• **YOUR INSTRUCTIONS**: What lines of the data below hold "yellow"? Show them.

• **EXERCISE MATERIALS**:
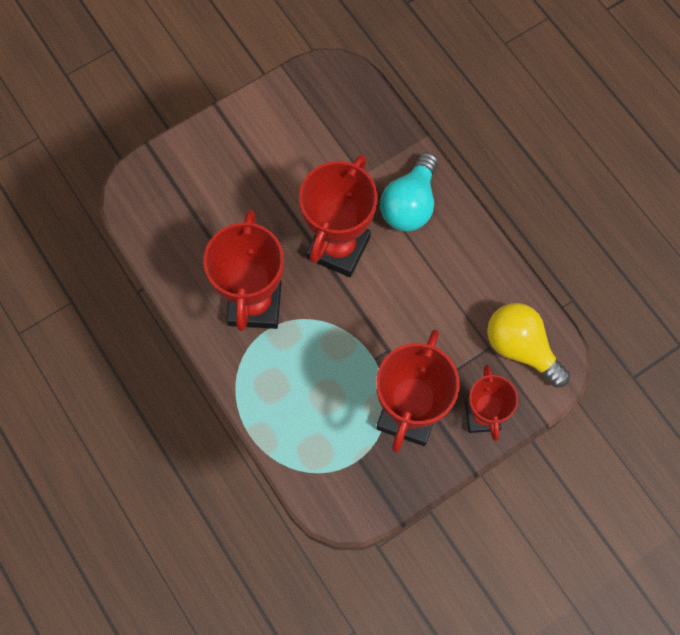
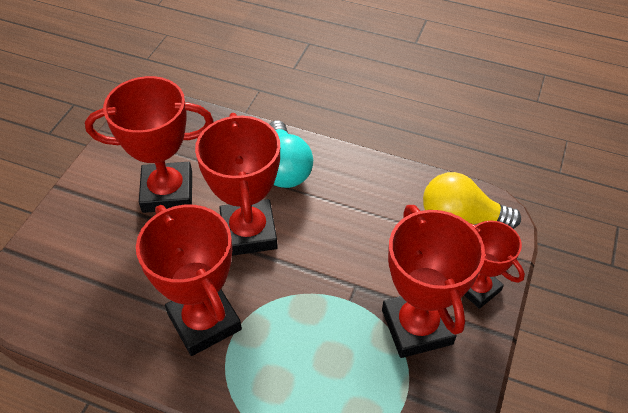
camera: 35 degrees left, 20 degrees down
(299, 167) = (167, 192): none -> red trophy

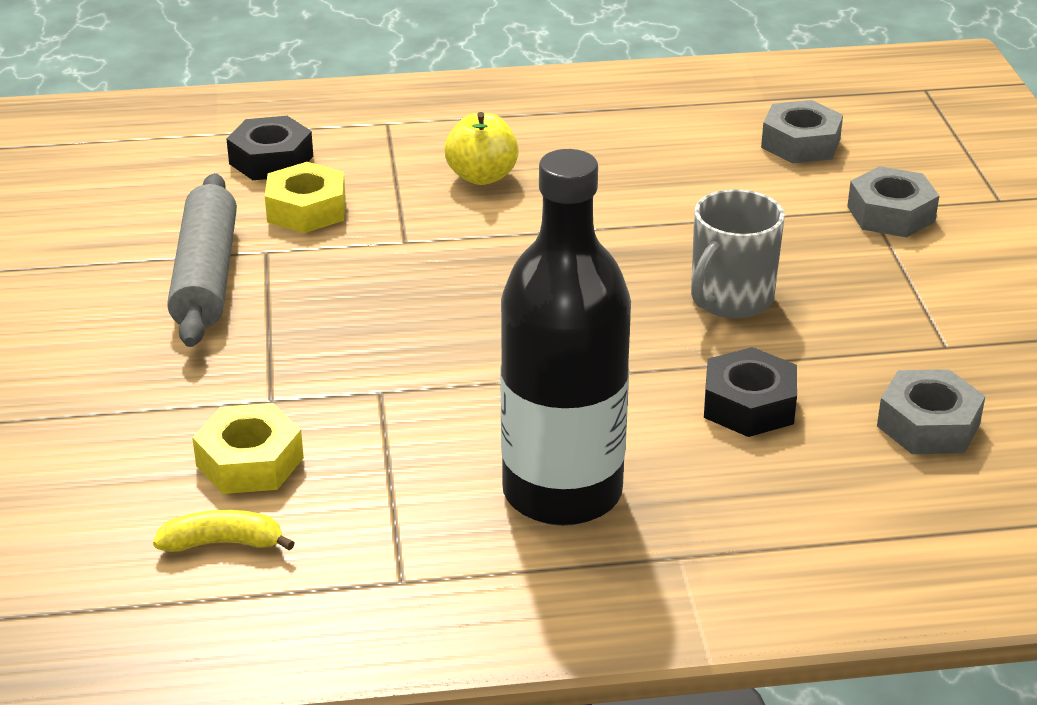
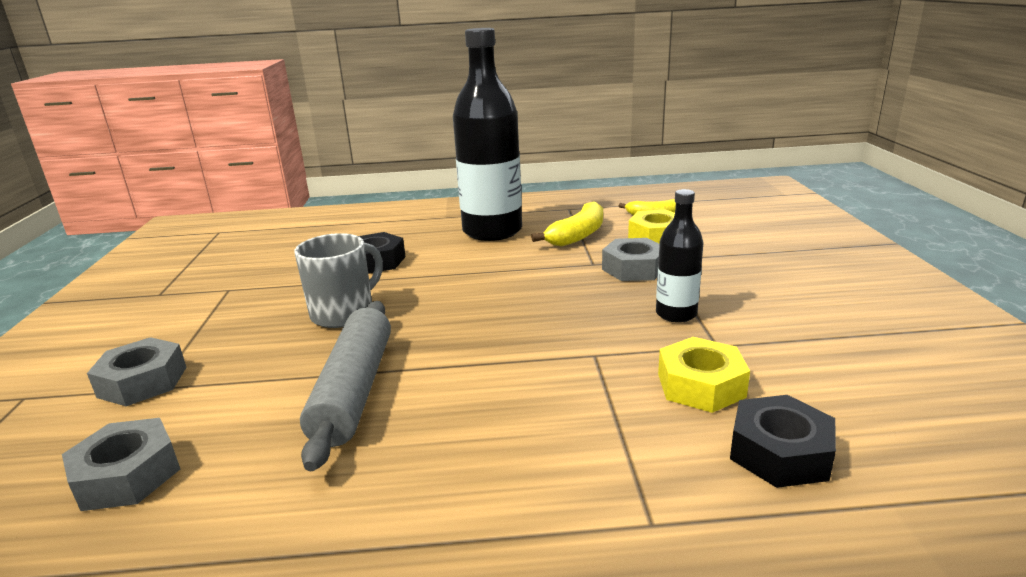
camera: 175 degrees left, 10 degrees down
(206, 276) = (754, 324): grey rolling pin -> grey rolling pin (354, 390)
(292, 292) = (676, 314): none -> black bottle
(394, 471) = (577, 235): none -> yellow banana
(482, 176) = (521, 426): yellow apple -> none
(928, 425) = (285, 256): grey nut -> grey nut (634, 268)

• **FINISHED TASK**:
(394, 471) = (577, 235): none -> yellow banana
(482, 176) = (521, 426): yellow apple -> none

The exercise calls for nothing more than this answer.